Copy out every line of the items below word for word, omitting the pictures.

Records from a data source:
***
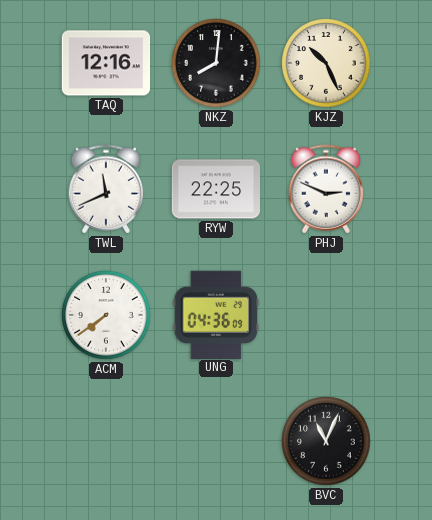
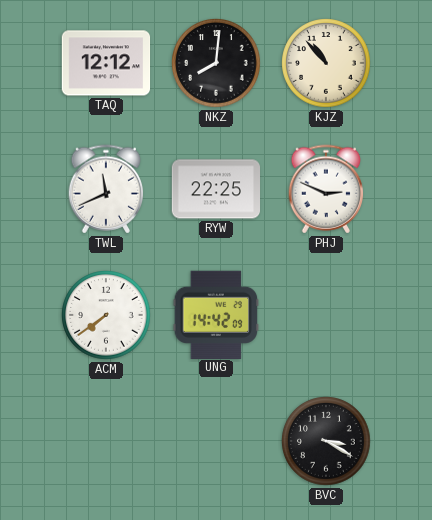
TAQ: 12:16 -> 12:12
KJZ: 10:26 -> 10:53
UNG: 04:36 -> 14:42
BVC: 11:04 -> 3:20
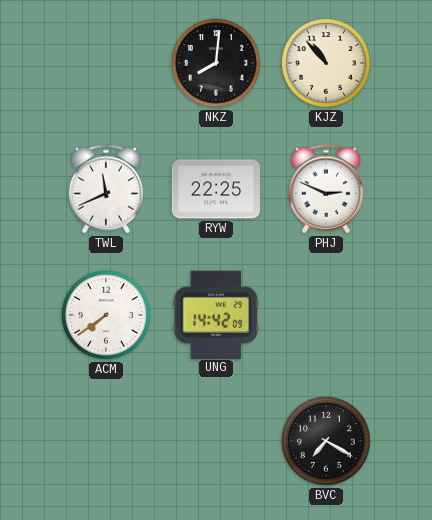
TAQ: 12:12 -> none
BVC: 3:20 -> 7:20
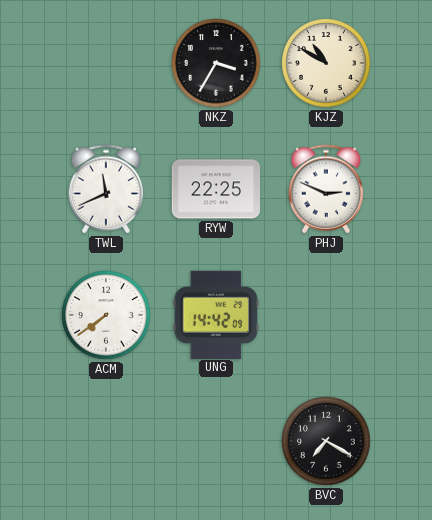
NKZ: 8:01 -> 3:35
KJZ: 10:53 -> 10:50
***
● The result
TAQ: 12:16 -> 12:12
KJZ: 10:26 -> 10:53
UNG: 04:36 -> 14:42
BVC: 11:04 -> 3:20
TAQ: 12:12 -> none
BVC: 3:20 -> 7:20
NKZ: 8:01 -> 3:35
KJZ: 10:53 -> 10:50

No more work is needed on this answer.